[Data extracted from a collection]
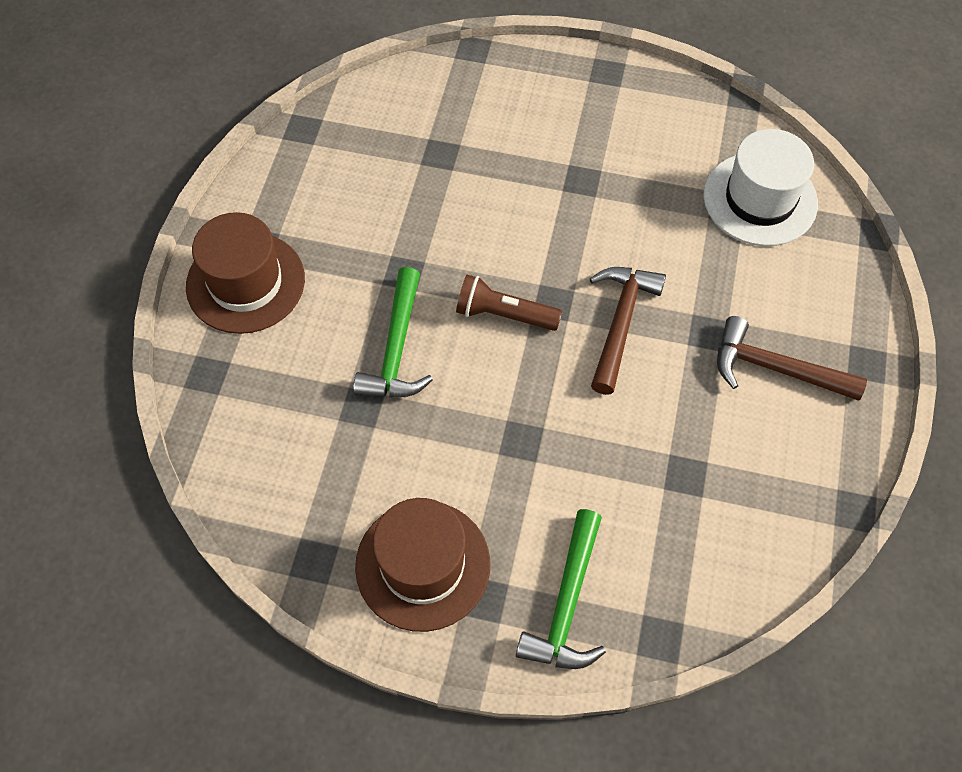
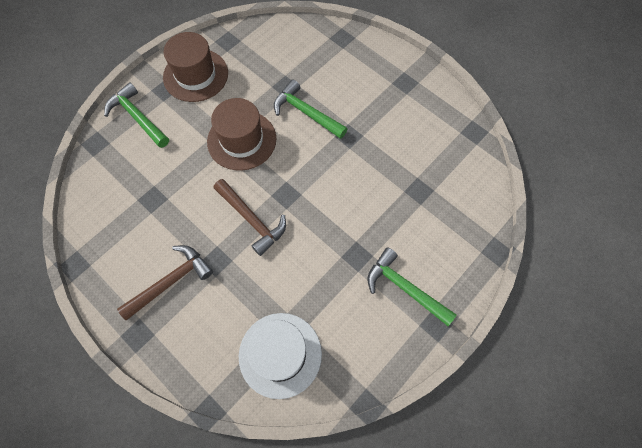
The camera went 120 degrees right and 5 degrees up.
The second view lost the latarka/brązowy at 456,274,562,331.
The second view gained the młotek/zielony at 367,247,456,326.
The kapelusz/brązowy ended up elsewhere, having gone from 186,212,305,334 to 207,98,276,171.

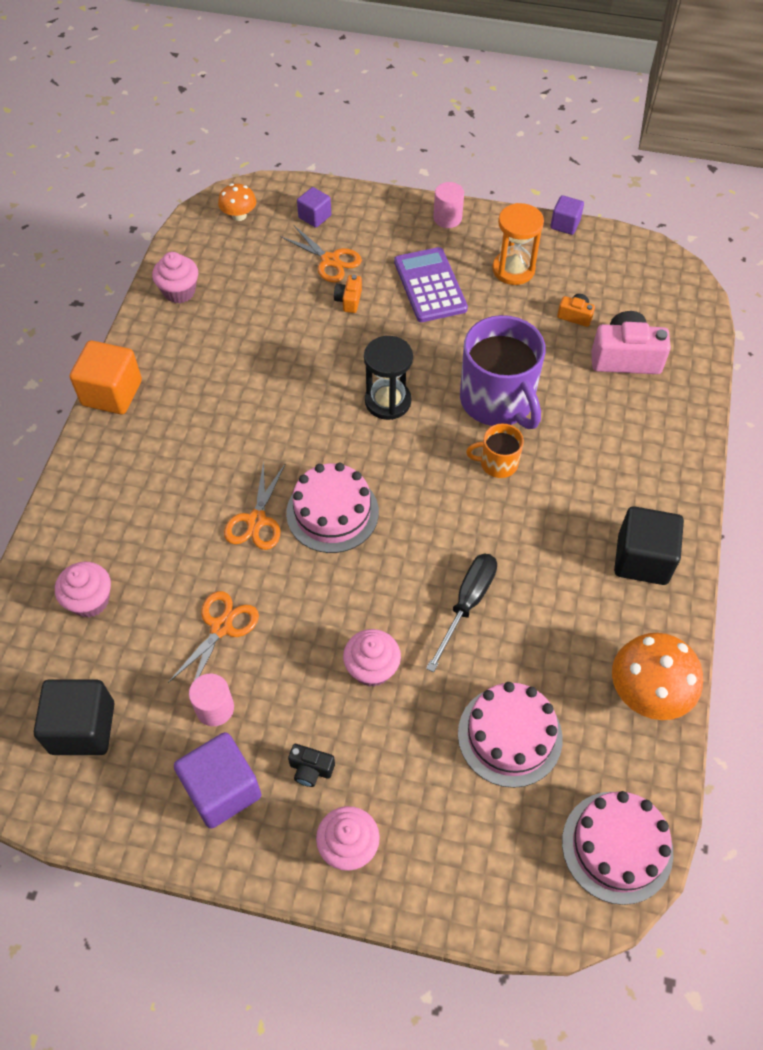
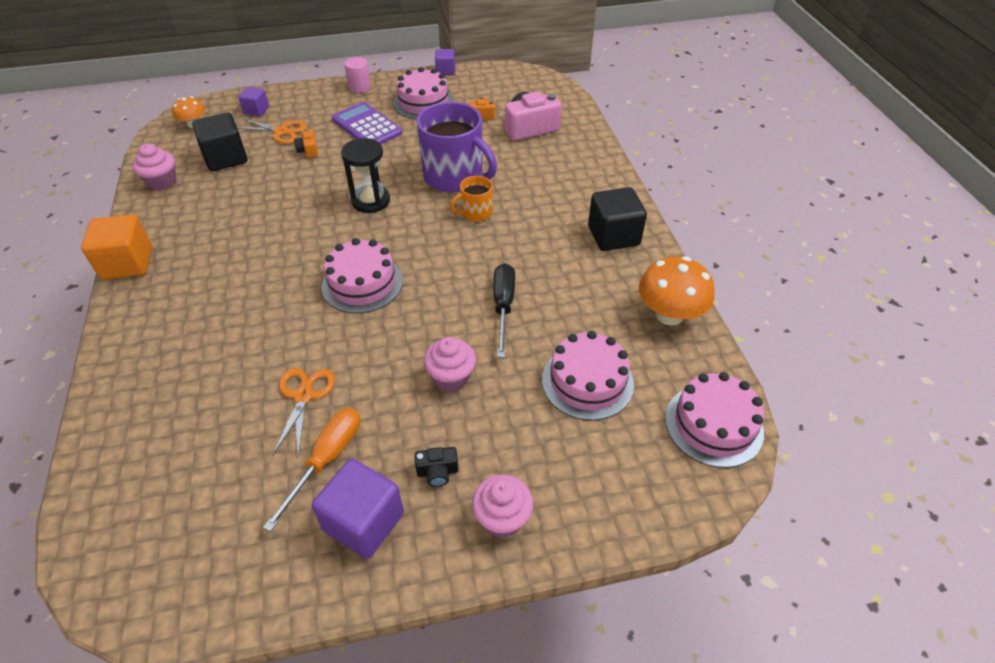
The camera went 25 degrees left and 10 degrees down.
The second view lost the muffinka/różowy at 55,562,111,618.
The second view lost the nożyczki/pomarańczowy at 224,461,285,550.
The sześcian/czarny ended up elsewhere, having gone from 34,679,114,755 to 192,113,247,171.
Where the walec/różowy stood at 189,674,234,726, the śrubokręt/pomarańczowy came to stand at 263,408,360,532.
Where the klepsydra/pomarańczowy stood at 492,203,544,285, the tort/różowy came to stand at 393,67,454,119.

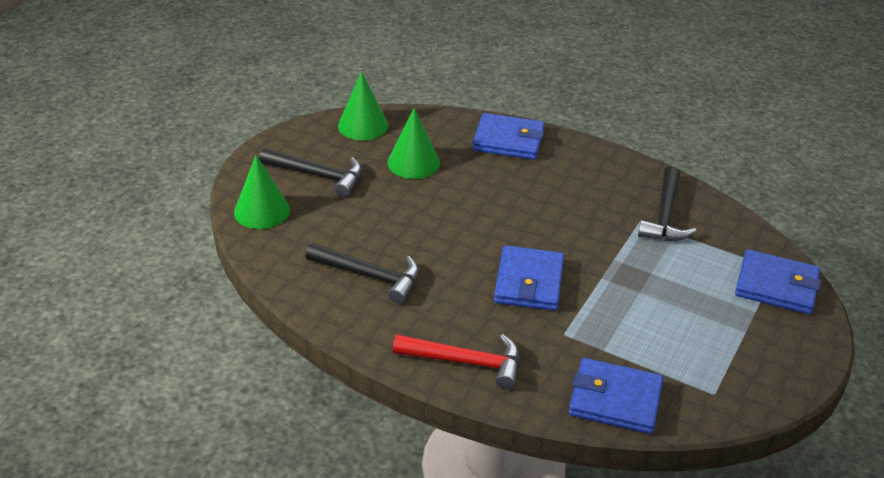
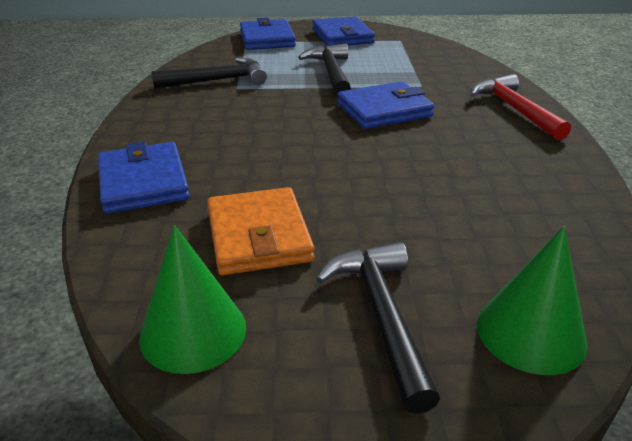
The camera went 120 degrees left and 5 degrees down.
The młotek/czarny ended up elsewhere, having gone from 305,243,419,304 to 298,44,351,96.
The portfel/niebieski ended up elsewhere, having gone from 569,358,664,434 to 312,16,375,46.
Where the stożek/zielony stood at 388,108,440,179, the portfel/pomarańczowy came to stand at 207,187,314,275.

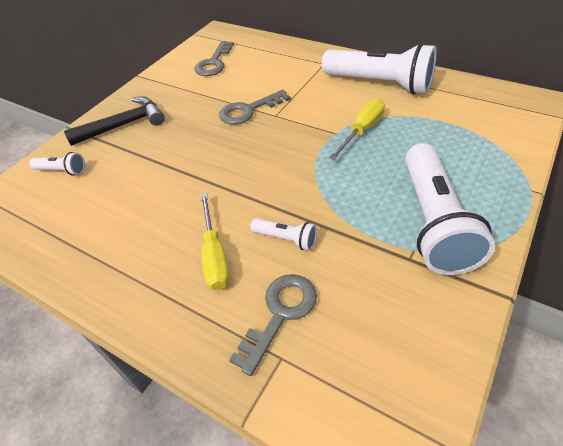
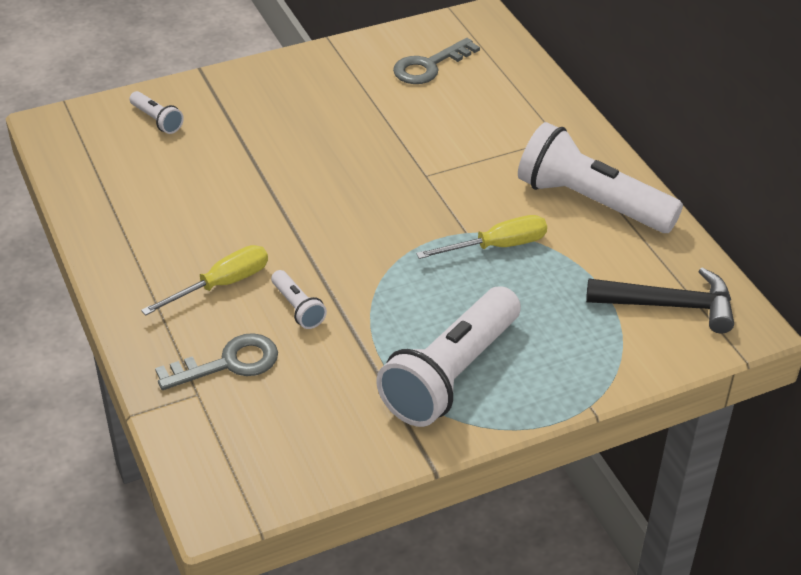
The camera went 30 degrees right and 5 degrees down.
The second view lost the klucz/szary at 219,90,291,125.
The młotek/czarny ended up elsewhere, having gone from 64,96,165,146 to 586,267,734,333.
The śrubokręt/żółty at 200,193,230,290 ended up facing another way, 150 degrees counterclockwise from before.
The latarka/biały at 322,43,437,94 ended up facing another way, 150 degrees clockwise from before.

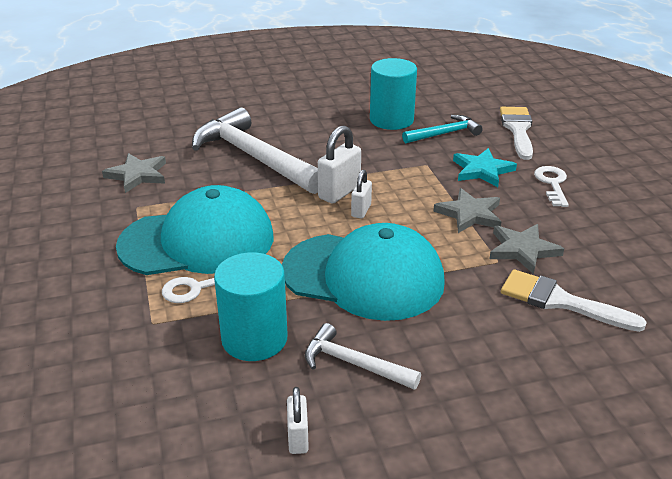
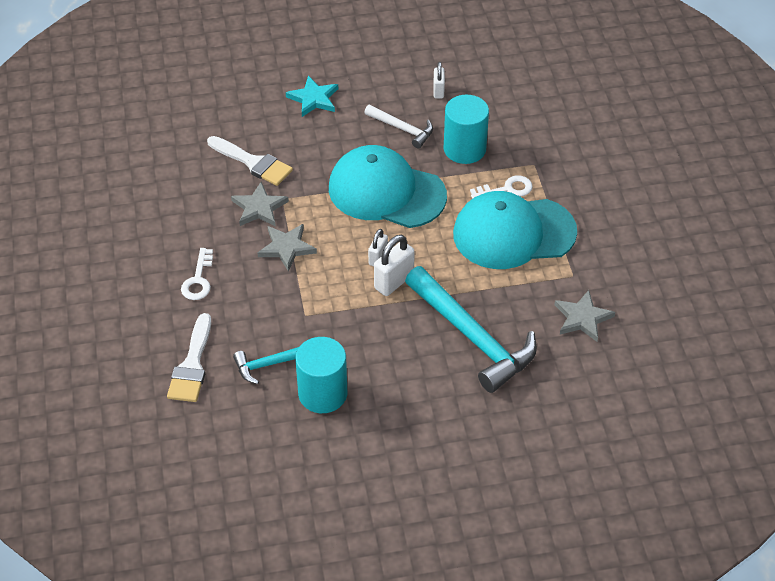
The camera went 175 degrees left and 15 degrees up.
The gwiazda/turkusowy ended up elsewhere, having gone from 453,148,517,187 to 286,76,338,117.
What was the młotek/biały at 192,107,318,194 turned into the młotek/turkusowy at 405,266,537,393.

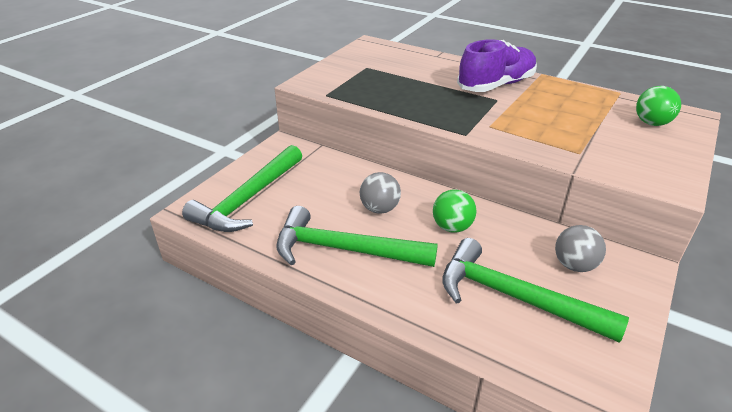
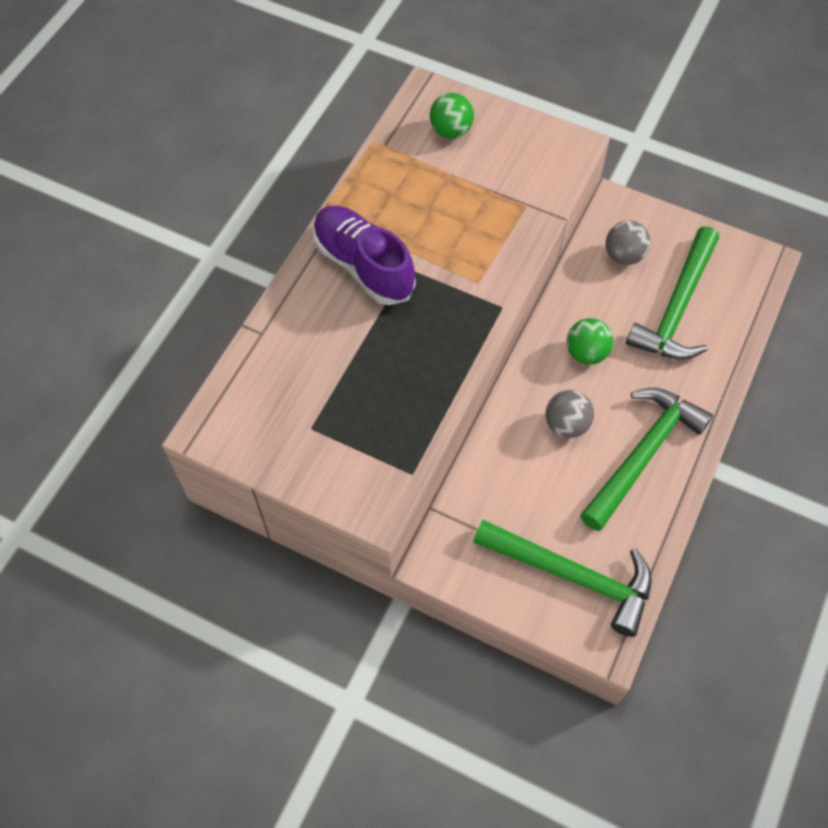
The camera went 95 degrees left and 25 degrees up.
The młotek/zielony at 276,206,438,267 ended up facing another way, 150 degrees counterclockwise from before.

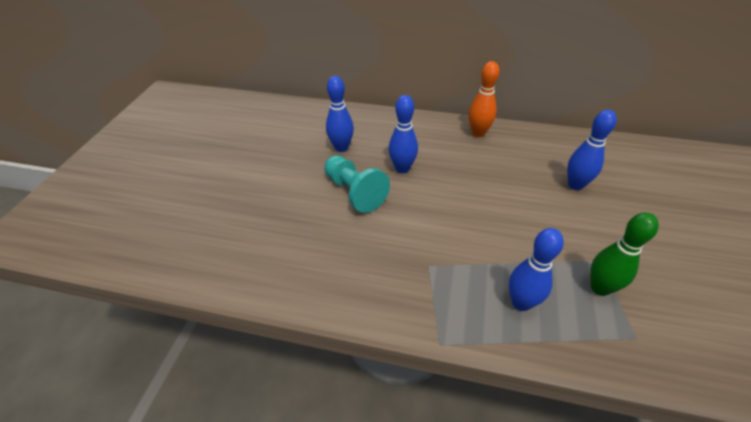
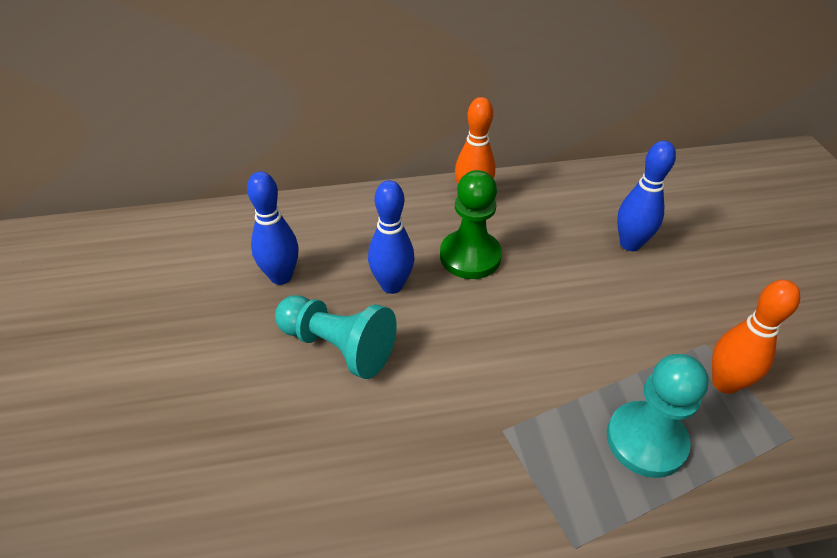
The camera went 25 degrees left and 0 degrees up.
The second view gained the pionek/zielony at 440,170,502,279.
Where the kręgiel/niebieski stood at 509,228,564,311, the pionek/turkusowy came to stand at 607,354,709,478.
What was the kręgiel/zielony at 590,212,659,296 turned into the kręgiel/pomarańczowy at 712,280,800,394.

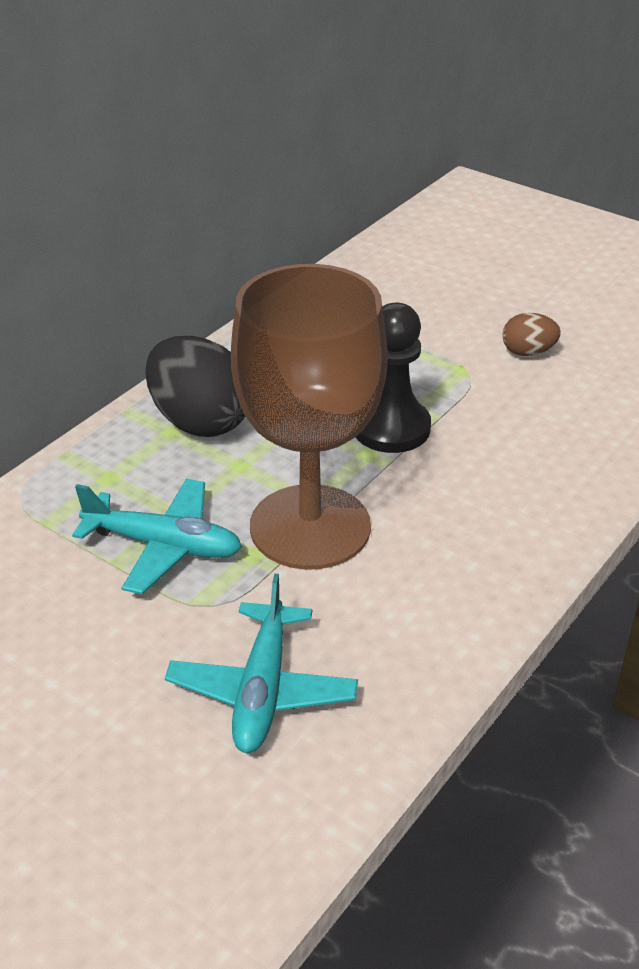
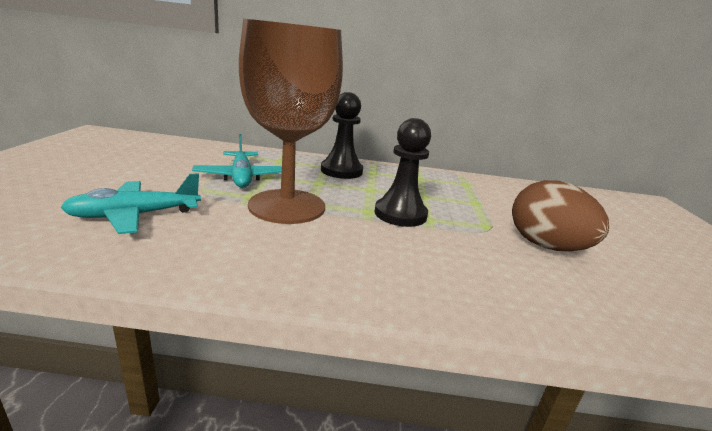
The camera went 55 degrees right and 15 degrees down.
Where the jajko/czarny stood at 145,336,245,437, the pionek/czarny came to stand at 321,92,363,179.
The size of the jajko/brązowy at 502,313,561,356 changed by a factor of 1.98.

:: Work instruction ::
Only one stretch of the entries above is wanted: the lines from the one containing "The second view lost the latarka/brązowy" through the one containing "The second view gained the młotek/zielony". Please reproduce it exactly.

:: Output for this task ::
The second view lost the latarka/brązowy at 456,274,562,331.
The second view gained the młotek/zielony at 367,247,456,326.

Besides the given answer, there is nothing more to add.